Although the entries hold pictures, only their words are printed back, exactly as given.

RECORDS FOR PROCESSING below:

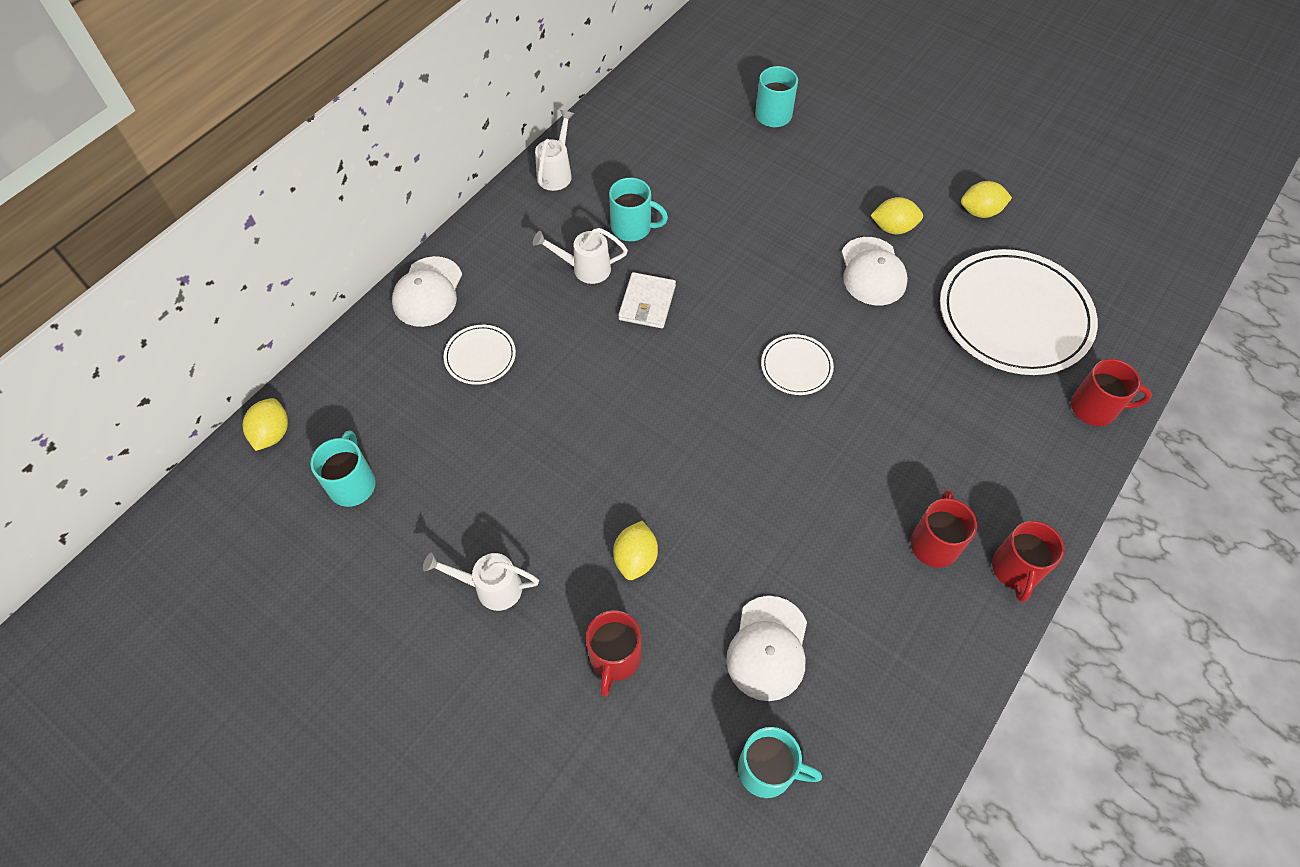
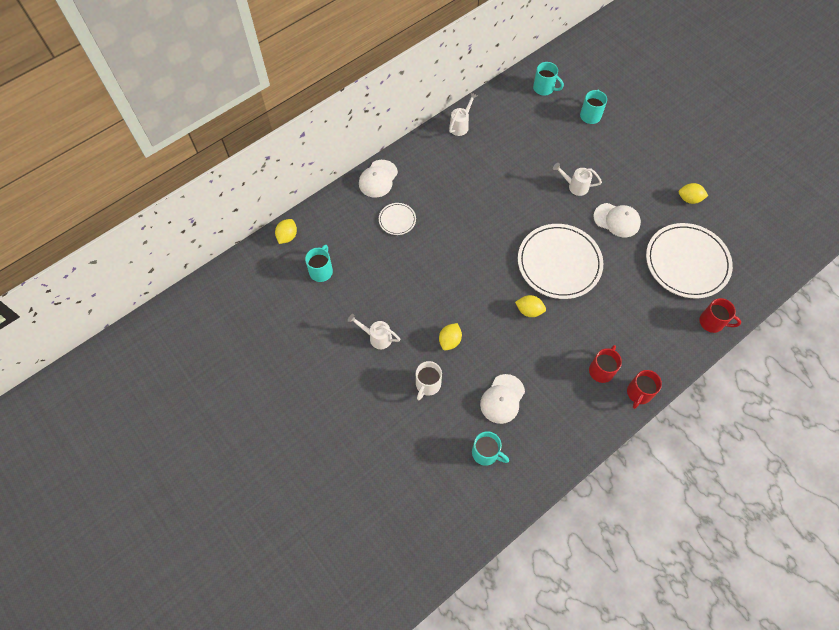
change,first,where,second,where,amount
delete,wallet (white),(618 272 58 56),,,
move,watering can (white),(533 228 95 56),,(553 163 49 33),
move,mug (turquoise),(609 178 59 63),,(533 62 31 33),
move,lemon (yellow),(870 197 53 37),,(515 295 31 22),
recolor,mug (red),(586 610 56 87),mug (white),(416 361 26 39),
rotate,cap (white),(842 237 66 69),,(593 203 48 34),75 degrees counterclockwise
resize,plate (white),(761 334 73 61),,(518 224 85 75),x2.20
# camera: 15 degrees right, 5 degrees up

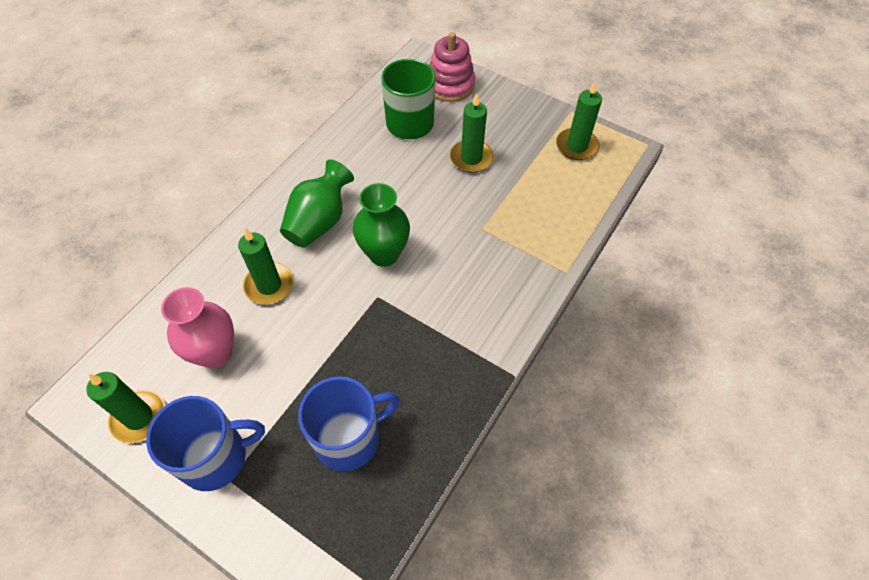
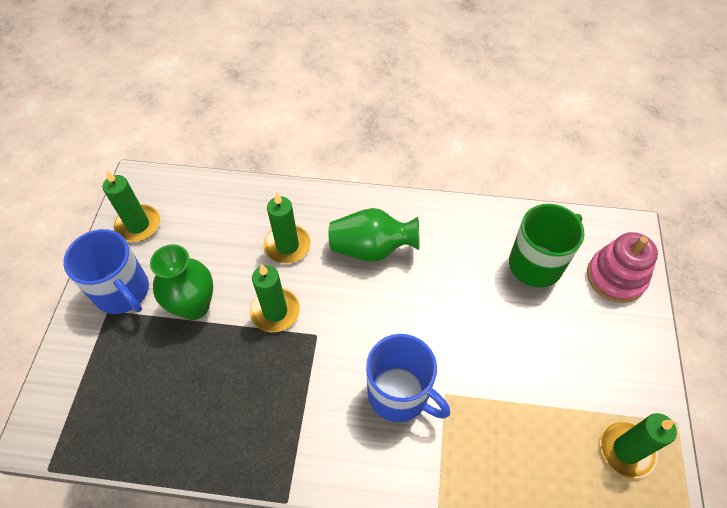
change,first,where,second,where,amount
delete,vase (pink),(161 287 73 81),,,
move,mug (blue),(298 377 102 95),,(366 334 84 88),
move,vase (green),(353 183 57 84),,(150 244 63 76),
move,candle (green),(450 93 44 80),,(250 264 50 68),
# camera: 65 degrees right, 0 degrees up

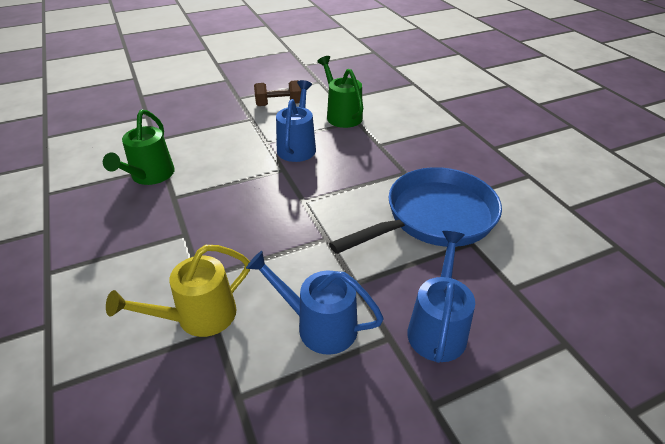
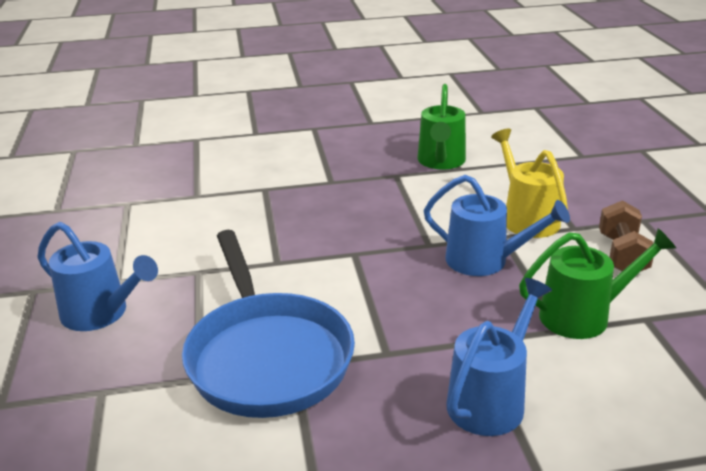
change,first,where,second,where,amount
move,watering can (yellow),(106 245 144 92),,(491 129 77 109),
move,watering can (blue),(246 251 138 104),,(447 278 105 158),
rotate,watering can (green),(103 109 72 76),,(417 84 49 85),105 degrees counterclockwise
# camera: 105 degrees right, 10 degrees down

End of RECORDS FOR PROCESSING.

WRITTEN RESPONSE:
change,first,where,second,where,amount
delete,wallet (white),(618 272 58 56),,,
move,watering can (white),(533 228 95 56),,(553 163 49 33),
move,mug (turquoise),(609 178 59 63),,(533 62 31 33),
move,lemon (yellow),(870 197 53 37),,(515 295 31 22),
recolor,mug (red),(586 610 56 87),mug (white),(416 361 26 39),
rotate,cap (white),(842 237 66 69),,(593 203 48 34),75 degrees counterclockwise
resize,plate (white),(761 334 73 61),,(518 224 85 75),x2.20
# camera: 15 degrees right, 5 degrees up

change,first,where,second,where,amount
delete,vase (pink),(161 287 73 81),,,
move,mug (blue),(298 377 102 95),,(366 334 84 88),
move,vase (green),(353 183 57 84),,(150 244 63 76),
move,candle (green),(450 93 44 80),,(250 264 50 68),
# camera: 65 degrees right, 0 degrees up

change,first,where,second,where,amount
move,watering can (yellow),(106 245 144 92),,(491 129 77 109),
move,watering can (blue),(246 251 138 104),,(447 278 105 158),
rotate,watering can (green),(103 109 72 76),,(417 84 49 85),105 degrees counterclockwise
# camera: 105 degrees right, 10 degrees down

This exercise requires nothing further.